### EXTRACTED RECORDS
►
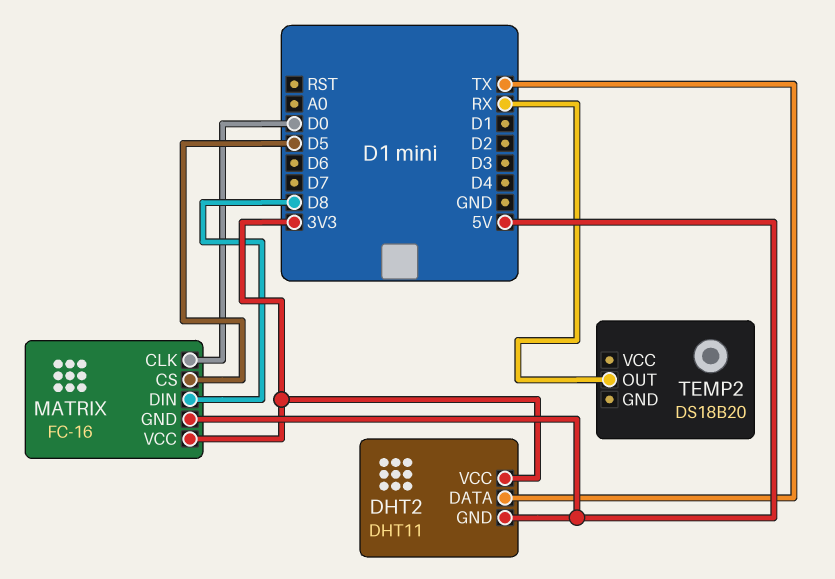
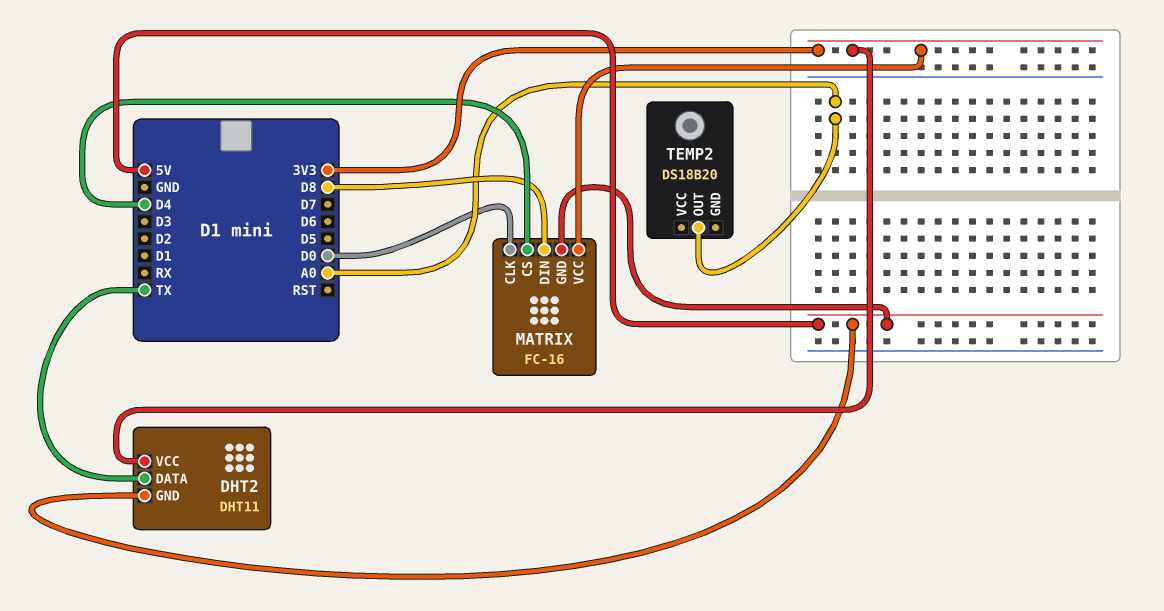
MATRIX pin CS: D5 -> D4
TEMP2 pin OUT: RX -> A0

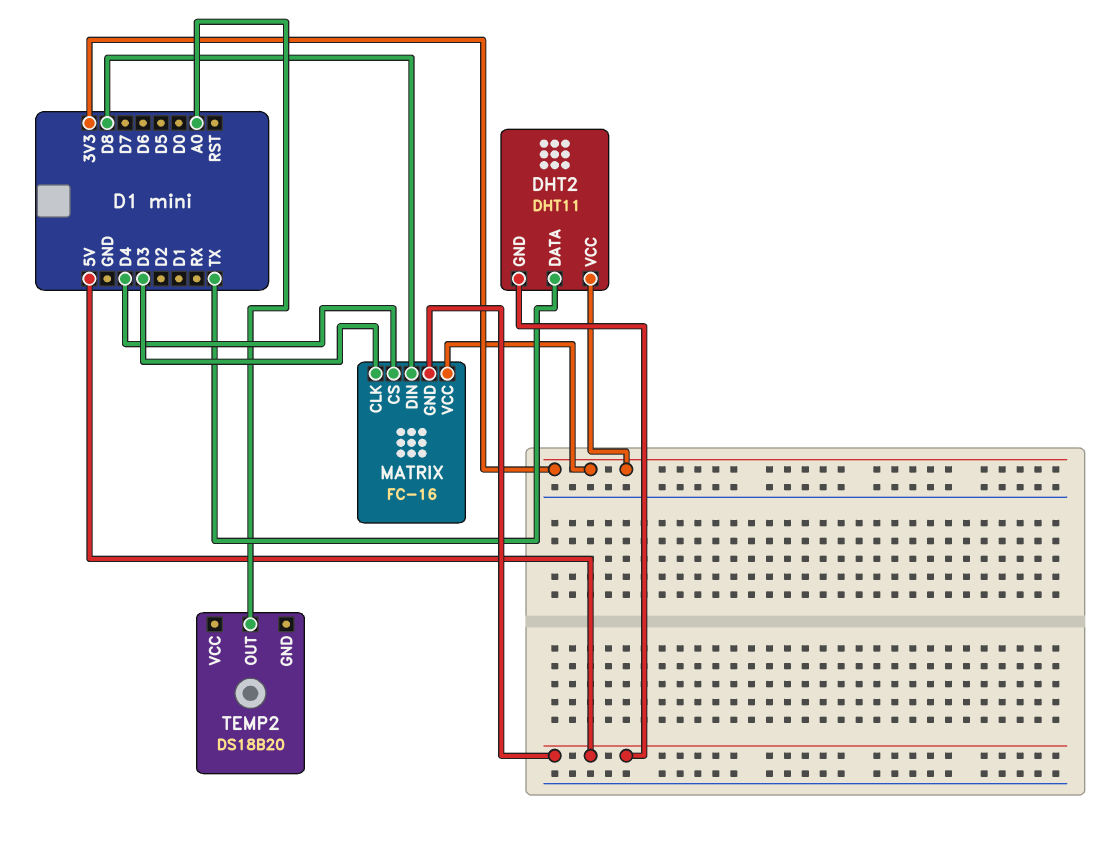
MATRIX pin CLK: D0 -> D3

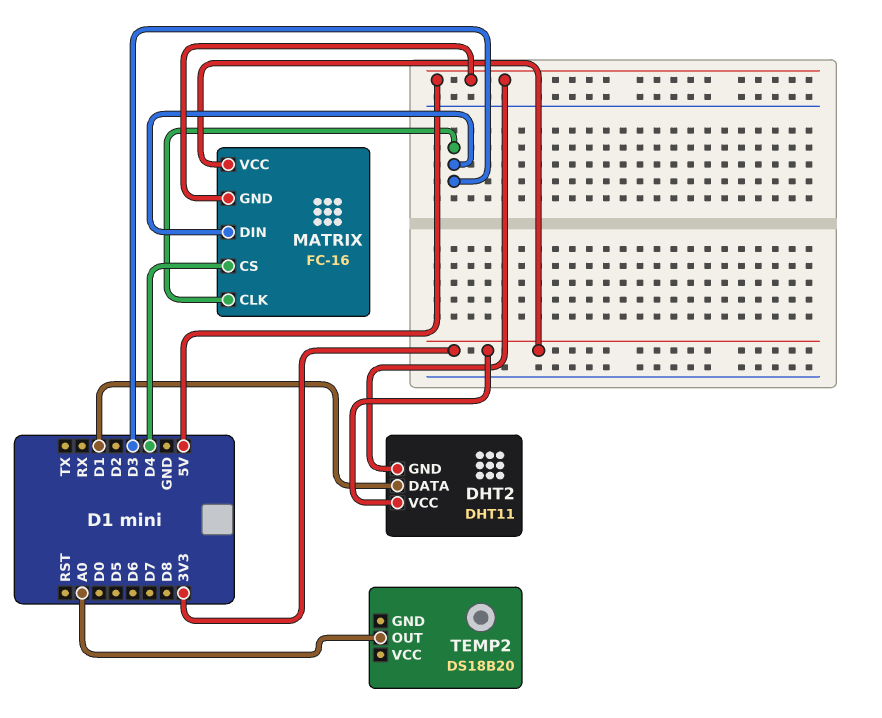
DHT2 pin DATA: TX -> D1
MATRIX pin DIN: D8 -> D3

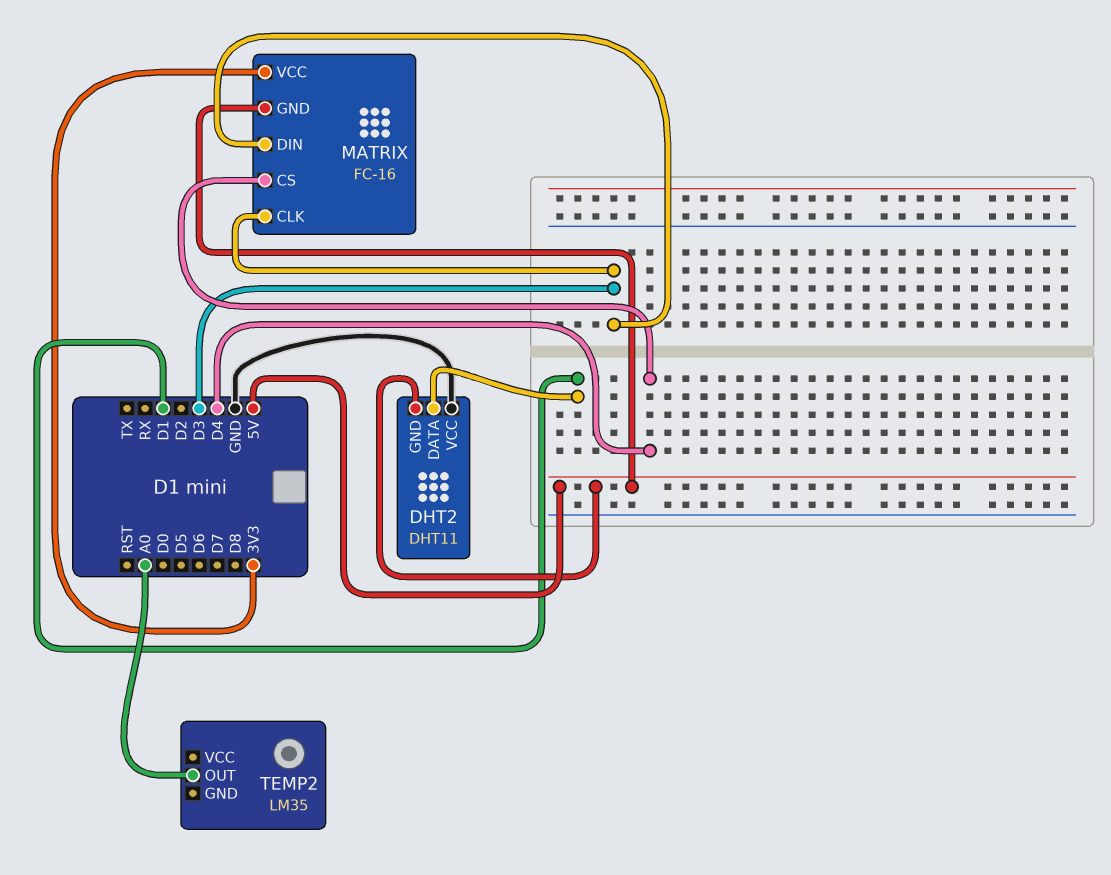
DHT2 pin VCC: 3V3 -> GND
TEMP2: DS18B20 -> LM35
◄
### EXERCISE OBJECTIVE
Skip the pictures. Restate everything else in the records word for word.

### SOLUTION
MATRIX pin CS: D5 -> D4
TEMP2 pin OUT: RX -> A0

MATRIX pin CLK: D0 -> D3

DHT2 pin DATA: TX -> D1
MATRIX pin DIN: D8 -> D3

DHT2 pin VCC: 3V3 -> GND
TEMP2: DS18B20 -> LM35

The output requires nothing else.